Work order -> The full set of entries below is to be returned unchanged.

[Saved data entries]

= = = = = = =

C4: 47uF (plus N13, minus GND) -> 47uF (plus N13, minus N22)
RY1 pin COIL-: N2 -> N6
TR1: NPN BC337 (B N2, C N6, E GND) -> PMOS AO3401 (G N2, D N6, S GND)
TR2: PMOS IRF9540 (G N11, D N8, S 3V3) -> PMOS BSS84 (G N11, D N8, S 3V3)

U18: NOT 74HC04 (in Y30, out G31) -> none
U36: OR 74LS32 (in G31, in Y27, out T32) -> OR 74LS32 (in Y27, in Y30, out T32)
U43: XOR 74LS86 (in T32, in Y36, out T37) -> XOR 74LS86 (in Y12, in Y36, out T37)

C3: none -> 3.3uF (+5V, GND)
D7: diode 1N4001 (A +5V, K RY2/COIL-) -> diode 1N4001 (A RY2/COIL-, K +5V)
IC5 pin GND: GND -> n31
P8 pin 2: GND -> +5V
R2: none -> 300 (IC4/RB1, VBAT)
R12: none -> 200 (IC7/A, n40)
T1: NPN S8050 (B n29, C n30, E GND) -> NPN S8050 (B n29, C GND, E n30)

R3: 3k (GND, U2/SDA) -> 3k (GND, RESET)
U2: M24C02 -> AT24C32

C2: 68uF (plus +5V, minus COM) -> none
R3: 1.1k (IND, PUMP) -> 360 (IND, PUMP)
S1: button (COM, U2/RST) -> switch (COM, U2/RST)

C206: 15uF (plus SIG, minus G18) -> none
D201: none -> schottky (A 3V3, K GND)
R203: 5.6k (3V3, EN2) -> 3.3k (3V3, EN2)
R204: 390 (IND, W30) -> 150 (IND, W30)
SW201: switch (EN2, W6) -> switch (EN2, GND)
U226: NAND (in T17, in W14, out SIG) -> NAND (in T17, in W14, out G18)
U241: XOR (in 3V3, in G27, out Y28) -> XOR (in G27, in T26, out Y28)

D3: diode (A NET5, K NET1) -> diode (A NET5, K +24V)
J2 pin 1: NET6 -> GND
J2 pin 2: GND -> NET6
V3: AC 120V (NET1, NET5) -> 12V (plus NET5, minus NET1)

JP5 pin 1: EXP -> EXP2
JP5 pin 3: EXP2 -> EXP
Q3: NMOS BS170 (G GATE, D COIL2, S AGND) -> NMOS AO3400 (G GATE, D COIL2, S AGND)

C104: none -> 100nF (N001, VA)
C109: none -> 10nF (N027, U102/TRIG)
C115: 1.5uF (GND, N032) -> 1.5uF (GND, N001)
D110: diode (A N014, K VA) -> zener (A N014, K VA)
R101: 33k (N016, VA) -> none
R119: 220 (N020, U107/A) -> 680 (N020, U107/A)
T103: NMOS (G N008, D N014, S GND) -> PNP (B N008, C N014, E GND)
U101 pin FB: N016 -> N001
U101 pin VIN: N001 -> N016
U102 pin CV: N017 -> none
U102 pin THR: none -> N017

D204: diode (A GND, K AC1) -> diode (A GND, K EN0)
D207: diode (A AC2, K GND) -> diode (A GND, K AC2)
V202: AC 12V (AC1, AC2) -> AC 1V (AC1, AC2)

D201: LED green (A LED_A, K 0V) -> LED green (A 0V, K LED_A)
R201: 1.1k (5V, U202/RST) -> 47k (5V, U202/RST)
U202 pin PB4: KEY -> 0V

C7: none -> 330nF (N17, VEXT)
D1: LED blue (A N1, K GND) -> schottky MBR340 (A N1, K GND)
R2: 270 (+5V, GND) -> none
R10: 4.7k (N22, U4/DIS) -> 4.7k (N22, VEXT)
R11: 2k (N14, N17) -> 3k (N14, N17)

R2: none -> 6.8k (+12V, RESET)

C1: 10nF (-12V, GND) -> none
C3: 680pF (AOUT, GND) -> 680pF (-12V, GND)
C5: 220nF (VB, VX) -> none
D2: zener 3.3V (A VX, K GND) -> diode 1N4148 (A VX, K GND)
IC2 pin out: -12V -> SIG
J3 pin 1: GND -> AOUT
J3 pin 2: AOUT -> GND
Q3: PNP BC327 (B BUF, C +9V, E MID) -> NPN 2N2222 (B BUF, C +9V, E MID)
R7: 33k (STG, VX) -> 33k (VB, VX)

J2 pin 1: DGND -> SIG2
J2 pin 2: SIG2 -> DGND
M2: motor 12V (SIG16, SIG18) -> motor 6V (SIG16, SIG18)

= = = = = = =

Answer below ->
C4: 47uF (plus N13, minus GND) -> 47uF (plus N13, minus N22)
RY1 pin COIL-: N2 -> N6
TR1: NPN BC337 (B N2, C N6, E GND) -> PMOS AO3401 (G N2, D N6, S GND)
TR2: PMOS IRF9540 (G N11, D N8, S 3V3) -> PMOS BSS84 (G N11, D N8, S 3V3)

U18: NOT 74HC04 (in Y30, out G31) -> none
U36: OR 74LS32 (in G31, in Y27, out T32) -> OR 74LS32 (in Y27, in Y30, out T32)
U43: XOR 74LS86 (in T32, in Y36, out T37) -> XOR 74LS86 (in Y12, in Y36, out T37)

C3: none -> 3.3uF (+5V, GND)
D7: diode 1N4001 (A +5V, K RY2/COIL-) -> diode 1N4001 (A RY2/COIL-, K +5V)
IC5 pin GND: GND -> n31
P8 pin 2: GND -> +5V
R2: none -> 300 (IC4/RB1, VBAT)
R12: none -> 200 (IC7/A, n40)
T1: NPN S8050 (B n29, C n30, E GND) -> NPN S8050 (B n29, C GND, E n30)

R3: 3k (GND, U2/SDA) -> 3k (GND, RESET)
U2: M24C02 -> AT24C32

C2: 68uF (plus +5V, minus COM) -> none
R3: 1.1k (IND, PUMP) -> 360 (IND, PUMP)
S1: button (COM, U2/RST) -> switch (COM, U2/RST)

C206: 15uF (plus SIG, minus G18) -> none
D201: none -> schottky (A 3V3, K GND)
R203: 5.6k (3V3, EN2) -> 3.3k (3V3, EN2)
R204: 390 (IND, W30) -> 150 (IND, W30)
SW201: switch (EN2, W6) -> switch (EN2, GND)
U226: NAND (in T17, in W14, out SIG) -> NAND (in T17, in W14, out G18)
U241: XOR (in 3V3, in G27, out Y28) -> XOR (in G27, in T26, out Y28)

D3: diode (A NET5, K NET1) -> diode (A NET5, K +24V)
J2 pin 1: NET6 -> GND
J2 pin 2: GND -> NET6
V3: AC 120V (NET1, NET5) -> 12V (plus NET5, minus NET1)

JP5 pin 1: EXP -> EXP2
JP5 pin 3: EXP2 -> EXP
Q3: NMOS BS170 (G GATE, D COIL2, S AGND) -> NMOS AO3400 (G GATE, D COIL2, S AGND)

C104: none -> 100nF (N001, VA)
C109: none -> 10nF (N027, U102/TRIG)
C115: 1.5uF (GND, N032) -> 1.5uF (GND, N001)
D110: diode (A N014, K VA) -> zener (A N014, K VA)
R101: 33k (N016, VA) -> none
R119: 220 (N020, U107/A) -> 680 (N020, U107/A)
T103: NMOS (G N008, D N014, S GND) -> PNP (B N008, C N014, E GND)
U101 pin FB: N016 -> N001
U101 pin VIN: N001 -> N016
U102 pin CV: N017 -> none
U102 pin THR: none -> N017

D204: diode (A GND, K AC1) -> diode (A GND, K EN0)
D207: diode (A AC2, K GND) -> diode (A GND, K AC2)
V202: AC 12V (AC1, AC2) -> AC 1V (AC1, AC2)

D201: LED green (A LED_A, K 0V) -> LED green (A 0V, K LED_A)
R201: 1.1k (5V, U202/RST) -> 47k (5V, U202/RST)
U202 pin PB4: KEY -> 0V

C7: none -> 330nF (N17, VEXT)
D1: LED blue (A N1, K GND) -> schottky MBR340 (A N1, K GND)
R2: 270 (+5V, GND) -> none
R10: 4.7k (N22, U4/DIS) -> 4.7k (N22, VEXT)
R11: 2k (N14, N17) -> 3k (N14, N17)

R2: none -> 6.8k (+12V, RESET)

C1: 10nF (-12V, GND) -> none
C3: 680pF (AOUT, GND) -> 680pF (-12V, GND)
C5: 220nF (VB, VX) -> none
D2: zener 3.3V (A VX, K GND) -> diode 1N4148 (A VX, K GND)
IC2 pin out: -12V -> SIG
J3 pin 1: GND -> AOUT
J3 pin 2: AOUT -> GND
Q3: PNP BC327 (B BUF, C +9V, E MID) -> NPN 2N2222 (B BUF, C +9V, E MID)
R7: 33k (STG, VX) -> 33k (VB, VX)

J2 pin 1: DGND -> SIG2
J2 pin 2: SIG2 -> DGND
M2: motor 12V (SIG16, SIG18) -> motor 6V (SIG16, SIG18)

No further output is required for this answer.